## Work to be completed
Every entry that follows needs to be repeated exactly.

Items from a data source:
________________________
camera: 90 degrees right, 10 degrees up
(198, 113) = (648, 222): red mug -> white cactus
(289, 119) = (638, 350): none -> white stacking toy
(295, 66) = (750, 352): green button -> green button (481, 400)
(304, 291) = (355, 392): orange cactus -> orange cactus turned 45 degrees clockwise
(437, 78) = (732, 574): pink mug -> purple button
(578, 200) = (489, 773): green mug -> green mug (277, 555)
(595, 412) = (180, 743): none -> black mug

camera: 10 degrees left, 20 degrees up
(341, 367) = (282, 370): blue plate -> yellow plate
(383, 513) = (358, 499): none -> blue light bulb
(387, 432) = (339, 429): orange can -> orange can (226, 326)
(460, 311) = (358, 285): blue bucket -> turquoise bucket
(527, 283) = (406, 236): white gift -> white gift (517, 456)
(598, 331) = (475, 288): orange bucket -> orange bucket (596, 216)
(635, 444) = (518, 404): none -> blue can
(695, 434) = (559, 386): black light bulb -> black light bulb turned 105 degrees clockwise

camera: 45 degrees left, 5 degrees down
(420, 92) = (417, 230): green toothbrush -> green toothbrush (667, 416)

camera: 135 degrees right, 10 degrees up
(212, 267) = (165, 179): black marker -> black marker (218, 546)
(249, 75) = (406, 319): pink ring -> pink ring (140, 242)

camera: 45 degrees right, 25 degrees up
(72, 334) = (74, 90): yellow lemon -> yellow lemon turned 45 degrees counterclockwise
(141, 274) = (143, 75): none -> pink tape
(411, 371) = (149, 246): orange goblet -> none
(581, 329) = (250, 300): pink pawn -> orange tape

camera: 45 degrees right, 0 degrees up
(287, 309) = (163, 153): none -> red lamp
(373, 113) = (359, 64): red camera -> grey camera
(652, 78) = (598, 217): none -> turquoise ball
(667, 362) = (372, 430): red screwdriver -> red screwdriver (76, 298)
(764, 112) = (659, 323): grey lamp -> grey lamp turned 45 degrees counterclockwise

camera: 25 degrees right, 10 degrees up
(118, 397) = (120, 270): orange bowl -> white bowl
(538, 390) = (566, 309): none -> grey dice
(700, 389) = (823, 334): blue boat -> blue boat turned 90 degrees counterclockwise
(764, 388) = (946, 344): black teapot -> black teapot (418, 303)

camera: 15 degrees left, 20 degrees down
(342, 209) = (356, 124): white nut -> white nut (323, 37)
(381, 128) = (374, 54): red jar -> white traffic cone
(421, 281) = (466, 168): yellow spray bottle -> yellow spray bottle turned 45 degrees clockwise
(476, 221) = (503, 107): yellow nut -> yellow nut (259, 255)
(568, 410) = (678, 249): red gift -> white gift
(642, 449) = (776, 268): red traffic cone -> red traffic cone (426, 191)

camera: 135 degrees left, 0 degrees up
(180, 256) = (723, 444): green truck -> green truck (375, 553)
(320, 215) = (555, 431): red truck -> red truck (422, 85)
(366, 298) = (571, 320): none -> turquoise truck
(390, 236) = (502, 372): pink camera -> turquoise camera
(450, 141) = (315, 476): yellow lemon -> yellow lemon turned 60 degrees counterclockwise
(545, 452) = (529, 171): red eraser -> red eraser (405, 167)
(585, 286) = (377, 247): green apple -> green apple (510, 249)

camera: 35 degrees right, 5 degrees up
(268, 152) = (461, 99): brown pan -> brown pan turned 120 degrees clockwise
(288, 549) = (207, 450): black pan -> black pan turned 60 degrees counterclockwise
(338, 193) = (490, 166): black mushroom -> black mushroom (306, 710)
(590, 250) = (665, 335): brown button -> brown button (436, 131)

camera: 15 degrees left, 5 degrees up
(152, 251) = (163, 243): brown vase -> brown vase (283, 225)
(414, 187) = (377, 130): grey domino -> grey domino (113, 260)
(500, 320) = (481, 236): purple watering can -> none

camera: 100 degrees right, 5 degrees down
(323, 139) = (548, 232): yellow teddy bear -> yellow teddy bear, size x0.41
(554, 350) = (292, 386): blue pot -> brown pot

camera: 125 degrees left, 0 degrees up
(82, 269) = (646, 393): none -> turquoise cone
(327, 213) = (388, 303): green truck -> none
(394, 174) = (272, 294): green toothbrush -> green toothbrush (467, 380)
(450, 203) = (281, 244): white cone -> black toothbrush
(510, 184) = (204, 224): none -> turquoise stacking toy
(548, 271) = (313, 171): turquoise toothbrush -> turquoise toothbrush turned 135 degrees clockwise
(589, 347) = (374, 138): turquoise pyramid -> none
________________________
## Task response
camera: 90 degrees right, 10 degrees up
(198, 113) = (648, 222): red mug -> white cactus
(289, 119) = (638, 350): none -> white stacking toy
(295, 66) = (750, 352): green button -> green button (481, 400)
(304, 291) = (355, 392): orange cactus -> orange cactus turned 45 degrees clockwise
(437, 78) = (732, 574): pink mug -> purple button
(578, 200) = (489, 773): green mug -> green mug (277, 555)
(595, 412) = (180, 743): none -> black mug

camera: 10 degrees left, 20 degrees up
(341, 367) = (282, 370): blue plate -> yellow plate
(383, 513) = (358, 499): none -> blue light bulb
(387, 432) = (339, 429): orange can -> orange can (226, 326)
(460, 311) = (358, 285): blue bucket -> turquoise bucket
(527, 283) = (406, 236): white gift -> white gift (517, 456)
(598, 331) = (475, 288): orange bucket -> orange bucket (596, 216)
(635, 444) = (518, 404): none -> blue can
(695, 434) = (559, 386): black light bulb -> black light bulb turned 105 degrees clockwise

camera: 45 degrees left, 5 degrees down
(420, 92) = (417, 230): green toothbrush -> green toothbrush (667, 416)

camera: 135 degrees right, 10 degrees up
(212, 267) = (165, 179): black marker -> black marker (218, 546)
(249, 75) = (406, 319): pink ring -> pink ring (140, 242)

camera: 45 degrees right, 25 degrees up
(72, 334) = (74, 90): yellow lemon -> yellow lemon turned 45 degrees counterclockwise
(141, 274) = (143, 75): none -> pink tape
(411, 371) = (149, 246): orange goblet -> none
(581, 329) = (250, 300): pink pawn -> orange tape

camera: 45 degrees right, 0 degrees up
(287, 309) = (163, 153): none -> red lamp
(373, 113) = (359, 64): red camera -> grey camera
(652, 78) = (598, 217): none -> turquoise ball
(667, 362) = (372, 430): red screwdriver -> red screwdriver (76, 298)
(764, 112) = (659, 323): grey lamp -> grey lamp turned 45 degrees counterclockwise

camera: 25 degrees right, 10 degrees up
(118, 397) = (120, 270): orange bowl -> white bowl
(538, 390) = (566, 309): none -> grey dice
(700, 389) = (823, 334): blue boat -> blue boat turned 90 degrees counterclockwise
(764, 388) = (946, 344): black teapot -> black teapot (418, 303)

camera: 15 degrees left, 20 degrees down
(342, 209) = (356, 124): white nut -> white nut (323, 37)
(381, 128) = (374, 54): red jar -> white traffic cone
(421, 281) = (466, 168): yellow spray bottle -> yellow spray bottle turned 45 degrees clockwise
(476, 221) = (503, 107): yellow nut -> yellow nut (259, 255)
(568, 410) = (678, 249): red gift -> white gift
(642, 449) = (776, 268): red traffic cone -> red traffic cone (426, 191)

camera: 135 degrees left, 0 degrees up
(180, 256) = (723, 444): green truck -> green truck (375, 553)
(320, 215) = (555, 431): red truck -> red truck (422, 85)
(366, 298) = (571, 320): none -> turquoise truck
(390, 236) = (502, 372): pink camera -> turquoise camera
(450, 141) = (315, 476): yellow lemon -> yellow lemon turned 60 degrees counterclockwise
(545, 452) = (529, 171): red eraser -> red eraser (405, 167)
(585, 286) = (377, 247): green apple -> green apple (510, 249)

camera: 35 degrees right, 5 degrees up
(268, 152) = (461, 99): brown pan -> brown pan turned 120 degrees clockwise
(288, 549) = (207, 450): black pan -> black pan turned 60 degrees counterclockwise
(338, 193) = (490, 166): black mushroom -> black mushroom (306, 710)
(590, 250) = (665, 335): brown button -> brown button (436, 131)

camera: 15 degrees left, 5 degrees up
(152, 251) = (163, 243): brown vase -> brown vase (283, 225)
(414, 187) = (377, 130): grey domino -> grey domino (113, 260)
(500, 320) = (481, 236): purple watering can -> none

camera: 100 degrees right, 5 degrees down
(323, 139) = (548, 232): yellow teddy bear -> yellow teddy bear, size x0.41
(554, 350) = (292, 386): blue pot -> brown pot

camera: 125 degrees left, 0 degrees up
(82, 269) = (646, 393): none -> turquoise cone
(327, 213) = (388, 303): green truck -> none
(394, 174) = (272, 294): green toothbrush -> green toothbrush (467, 380)
(450, 203) = (281, 244): white cone -> black toothbrush
(510, 184) = (204, 224): none -> turquoise stacking toy
(548, 271) = (313, 171): turquoise toothbrush -> turquoise toothbrush turned 135 degrees clockwise
(589, 347) = (374, 138): turquoise pyramid -> none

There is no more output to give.